_Given data_
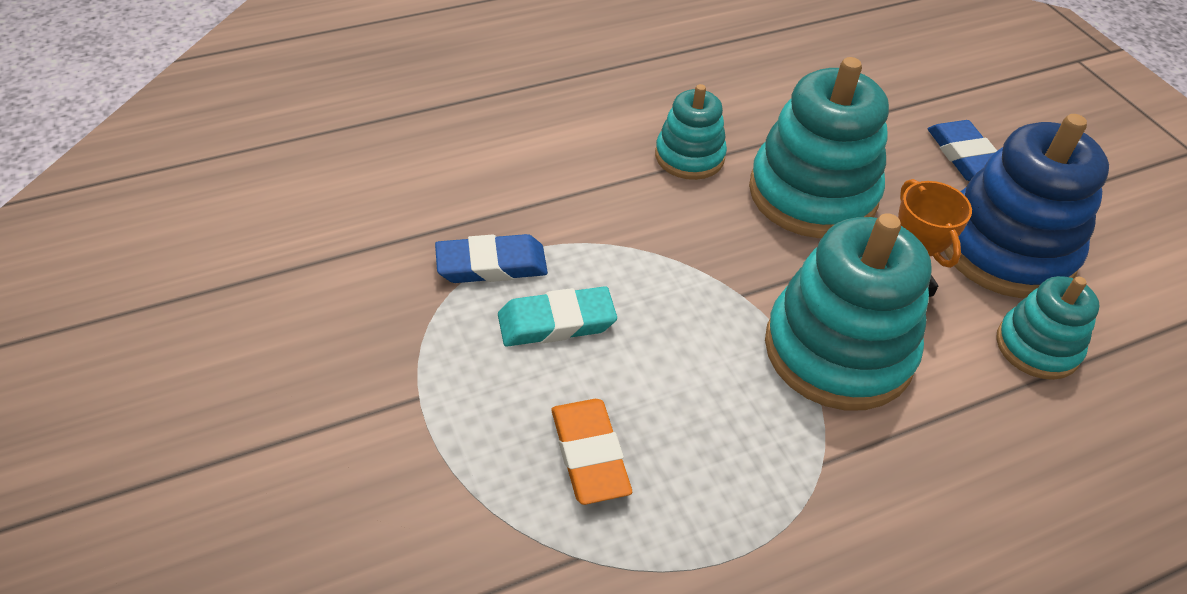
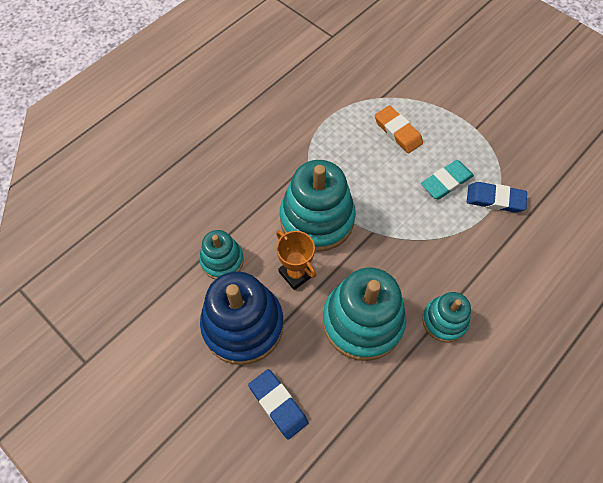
camera: 160 degrees right, 15 degrees up
(491, 265) = (495, 199): blue eraser -> blue eraser turned 45 degrees clockwise

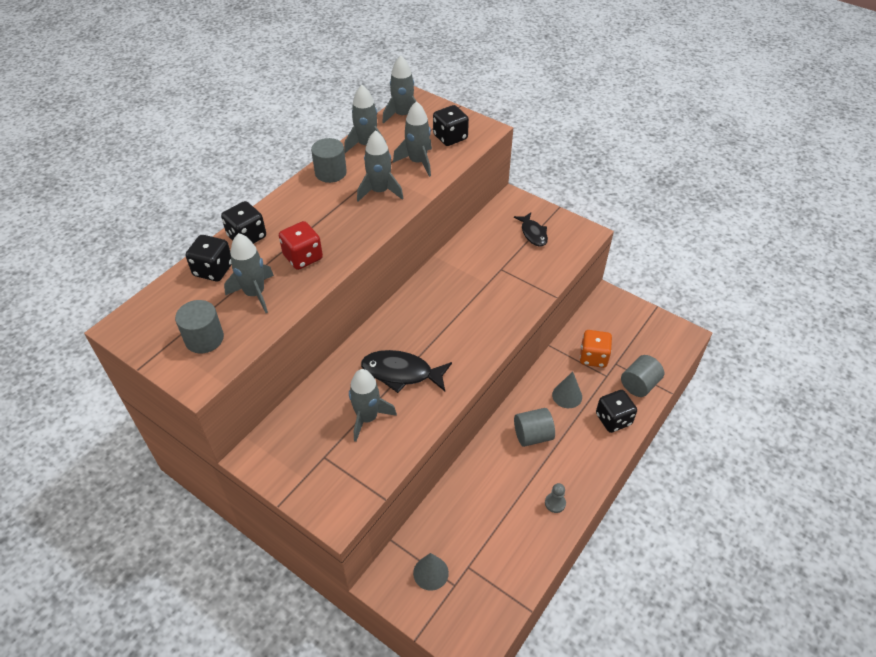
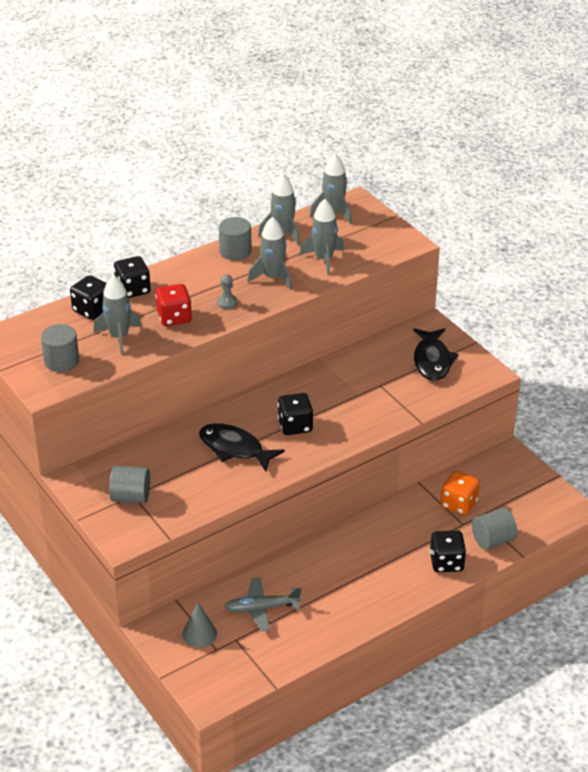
camera: 20 degrees right, 10 degrees down
(367, 418) = (186, 475): grey rocket -> none
(450, 137) = (369, 243): black dice -> black dice (295, 426)
(476, 523) = (261, 608): none -> grey plane
(532, 435) = (355, 554): grey cylinder -> grey cylinder (131, 497)
(533, 233) = (432, 361): black fish -> black fish, size x1.54
(555, 503) = (346, 614): grey pawn -> grey pawn (227, 302)
(567, 395) = (410, 530): grey cone -> none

_Exercise goal_
Retype the records exactly. Any image in them should not appear in what you write.

_Response area_
camera: 160 degrees right, 15 degrees up
(491, 265) = (495, 199): blue eraser -> blue eraser turned 45 degrees clockwise

camera: 20 degrees right, 10 degrees down
(367, 418) = (186, 475): grey rocket -> none
(450, 137) = (369, 243): black dice -> black dice (295, 426)
(476, 523) = (261, 608): none -> grey plane
(532, 435) = (355, 554): grey cylinder -> grey cylinder (131, 497)
(533, 233) = (432, 361): black fish -> black fish, size x1.54
(555, 503) = (346, 614): grey pawn -> grey pawn (227, 302)
(567, 395) = (410, 530): grey cone -> none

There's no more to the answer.